Stored records:
···

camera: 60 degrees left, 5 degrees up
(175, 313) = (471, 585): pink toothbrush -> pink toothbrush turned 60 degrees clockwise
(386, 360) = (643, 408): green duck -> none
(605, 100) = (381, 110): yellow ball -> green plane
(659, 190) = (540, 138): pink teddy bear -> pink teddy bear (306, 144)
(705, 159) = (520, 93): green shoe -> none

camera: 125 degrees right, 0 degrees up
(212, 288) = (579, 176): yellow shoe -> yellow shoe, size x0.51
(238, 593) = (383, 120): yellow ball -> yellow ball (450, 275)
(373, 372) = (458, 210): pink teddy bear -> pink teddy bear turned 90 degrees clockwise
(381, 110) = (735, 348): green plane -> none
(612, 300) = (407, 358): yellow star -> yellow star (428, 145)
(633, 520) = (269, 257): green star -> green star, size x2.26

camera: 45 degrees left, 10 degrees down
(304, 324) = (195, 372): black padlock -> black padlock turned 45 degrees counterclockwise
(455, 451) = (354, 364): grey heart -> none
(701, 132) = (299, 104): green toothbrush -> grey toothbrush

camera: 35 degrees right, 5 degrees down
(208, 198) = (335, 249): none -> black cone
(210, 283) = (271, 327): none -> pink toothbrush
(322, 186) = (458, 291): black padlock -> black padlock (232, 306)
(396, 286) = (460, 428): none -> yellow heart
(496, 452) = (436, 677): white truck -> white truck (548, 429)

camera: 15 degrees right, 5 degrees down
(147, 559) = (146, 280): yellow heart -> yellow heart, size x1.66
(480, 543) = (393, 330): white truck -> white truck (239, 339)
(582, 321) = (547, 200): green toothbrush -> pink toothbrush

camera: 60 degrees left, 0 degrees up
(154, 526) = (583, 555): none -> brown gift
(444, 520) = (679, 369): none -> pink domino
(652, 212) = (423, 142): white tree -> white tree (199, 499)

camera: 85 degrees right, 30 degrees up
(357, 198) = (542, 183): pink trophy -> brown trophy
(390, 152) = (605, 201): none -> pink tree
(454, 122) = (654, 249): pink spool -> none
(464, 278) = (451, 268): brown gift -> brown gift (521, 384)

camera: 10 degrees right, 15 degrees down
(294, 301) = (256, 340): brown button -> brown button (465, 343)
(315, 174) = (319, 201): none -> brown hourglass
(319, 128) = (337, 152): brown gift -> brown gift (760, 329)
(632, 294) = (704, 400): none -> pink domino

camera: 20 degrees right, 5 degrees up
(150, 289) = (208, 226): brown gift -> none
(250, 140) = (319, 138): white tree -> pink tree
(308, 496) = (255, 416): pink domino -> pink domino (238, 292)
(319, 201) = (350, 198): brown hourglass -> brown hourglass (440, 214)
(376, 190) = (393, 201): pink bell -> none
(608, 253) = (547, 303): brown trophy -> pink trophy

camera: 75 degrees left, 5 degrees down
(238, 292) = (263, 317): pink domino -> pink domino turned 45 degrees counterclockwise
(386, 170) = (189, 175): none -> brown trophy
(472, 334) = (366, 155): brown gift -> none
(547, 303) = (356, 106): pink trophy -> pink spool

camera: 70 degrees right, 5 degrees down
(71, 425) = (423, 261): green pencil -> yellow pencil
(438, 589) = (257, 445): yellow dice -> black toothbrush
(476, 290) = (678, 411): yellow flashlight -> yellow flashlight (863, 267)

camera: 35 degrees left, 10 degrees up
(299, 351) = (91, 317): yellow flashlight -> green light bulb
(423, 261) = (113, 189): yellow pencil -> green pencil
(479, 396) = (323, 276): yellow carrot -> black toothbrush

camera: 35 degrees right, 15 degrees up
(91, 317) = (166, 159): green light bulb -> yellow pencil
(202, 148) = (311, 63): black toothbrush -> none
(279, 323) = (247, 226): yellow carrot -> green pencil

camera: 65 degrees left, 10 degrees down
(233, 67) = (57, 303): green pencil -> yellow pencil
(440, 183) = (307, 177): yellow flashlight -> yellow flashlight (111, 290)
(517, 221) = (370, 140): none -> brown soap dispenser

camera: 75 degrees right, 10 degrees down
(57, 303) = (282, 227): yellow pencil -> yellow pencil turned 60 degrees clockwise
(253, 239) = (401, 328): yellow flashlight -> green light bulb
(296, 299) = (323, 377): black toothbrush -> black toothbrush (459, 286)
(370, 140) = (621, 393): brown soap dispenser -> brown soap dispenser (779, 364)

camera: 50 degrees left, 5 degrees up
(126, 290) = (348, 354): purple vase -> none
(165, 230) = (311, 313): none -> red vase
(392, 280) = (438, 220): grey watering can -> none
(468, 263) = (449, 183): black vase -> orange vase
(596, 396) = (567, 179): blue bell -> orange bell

···

_Problem to work on_
Nothing may be dropped or altered; repeat every record in full.

_Response below_
camera: 60 degrees left, 5 degrees up
(175, 313) = (471, 585): pink toothbrush -> pink toothbrush turned 60 degrees clockwise
(386, 360) = (643, 408): green duck -> none
(605, 100) = (381, 110): yellow ball -> green plane
(659, 190) = (540, 138): pink teddy bear -> pink teddy bear (306, 144)
(705, 159) = (520, 93): green shoe -> none

camera: 125 degrees right, 0 degrees up
(212, 288) = (579, 176): yellow shoe -> yellow shoe, size x0.51
(238, 593) = (383, 120): yellow ball -> yellow ball (450, 275)
(373, 372) = (458, 210): pink teddy bear -> pink teddy bear turned 90 degrees clockwise
(381, 110) = (735, 348): green plane -> none
(612, 300) = (407, 358): yellow star -> yellow star (428, 145)
(633, 520) = (269, 257): green star -> green star, size x2.26

camera: 45 degrees left, 10 degrees down
(304, 324) = (195, 372): black padlock -> black padlock turned 45 degrees counterclockwise
(455, 451) = (354, 364): grey heart -> none
(701, 132) = (299, 104): green toothbrush -> grey toothbrush

camera: 35 degrees right, 5 degrees down
(208, 198) = (335, 249): none -> black cone
(210, 283) = (271, 327): none -> pink toothbrush
(322, 186) = (458, 291): black padlock -> black padlock (232, 306)
(396, 286) = (460, 428): none -> yellow heart
(496, 452) = (436, 677): white truck -> white truck (548, 429)

camera: 15 degrees right, 5 degrees down
(147, 559) = (146, 280): yellow heart -> yellow heart, size x1.66
(480, 543) = (393, 330): white truck -> white truck (239, 339)
(582, 321) = (547, 200): green toothbrush -> pink toothbrush

camera: 60 degrees left, 0 degrees up
(154, 526) = (583, 555): none -> brown gift
(444, 520) = (679, 369): none -> pink domino
(652, 212) = (423, 142): white tree -> white tree (199, 499)

camera: 85 degrees right, 30 degrees up
(357, 198) = (542, 183): pink trophy -> brown trophy
(390, 152) = (605, 201): none -> pink tree
(454, 122) = (654, 249): pink spool -> none
(464, 278) = (451, 268): brown gift -> brown gift (521, 384)

camera: 10 degrees right, 15 degrees down
(294, 301) = (256, 340): brown button -> brown button (465, 343)
(315, 174) = (319, 201): none -> brown hourglass
(319, 128) = (337, 152): brown gift -> brown gift (760, 329)
(632, 294) = (704, 400): none -> pink domino

camera: 20 degrees right, 5 degrees up
(150, 289) = (208, 226): brown gift -> none
(250, 140) = (319, 138): white tree -> pink tree
(308, 496) = (255, 416): pink domino -> pink domino (238, 292)
(319, 201) = (350, 198): brown hourglass -> brown hourglass (440, 214)
(376, 190) = (393, 201): pink bell -> none
(608, 253) = (547, 303): brown trophy -> pink trophy

camera: 75 degrees left, 5 degrees down
(238, 292) = (263, 317): pink domino -> pink domino turned 45 degrees counterclockwise
(386, 170) = (189, 175): none -> brown trophy
(472, 334) = (366, 155): brown gift -> none
(547, 303) = (356, 106): pink trophy -> pink spool

camera: 70 degrees right, 5 degrees down
(71, 425) = (423, 261): green pencil -> yellow pencil
(438, 589) = (257, 445): yellow dice -> black toothbrush
(476, 290) = (678, 411): yellow flashlight -> yellow flashlight (863, 267)

camera: 35 degrees left, 10 degrees up
(299, 351) = (91, 317): yellow flashlight -> green light bulb
(423, 261) = (113, 189): yellow pencil -> green pencil
(479, 396) = (323, 276): yellow carrot -> black toothbrush

camera: 35 degrees right, 15 degrees up
(91, 317) = (166, 159): green light bulb -> yellow pencil
(202, 148) = (311, 63): black toothbrush -> none
(279, 323) = (247, 226): yellow carrot -> green pencil

camera: 65 degrees left, 10 degrees down
(233, 67) = (57, 303): green pencil -> yellow pencil
(440, 183) = (307, 177): yellow flashlight -> yellow flashlight (111, 290)
(517, 221) = (370, 140): none -> brown soap dispenser

camera: 75 degrees right, 10 degrees down
(57, 303) = (282, 227): yellow pencil -> yellow pencil turned 60 degrees clockwise
(253, 239) = (401, 328): yellow flashlight -> green light bulb
(296, 299) = (323, 377): black toothbrush -> black toothbrush (459, 286)
(370, 140) = (621, 393): brown soap dispenser -> brown soap dispenser (779, 364)

camera: 50 degrees left, 5 degrees up
(126, 290) = (348, 354): purple vase -> none
(165, 230) = (311, 313): none -> red vase
(392, 280) = (438, 220): grey watering can -> none
(468, 263) = (449, 183): black vase -> orange vase
(596, 396) = (567, 179): blue bell -> orange bell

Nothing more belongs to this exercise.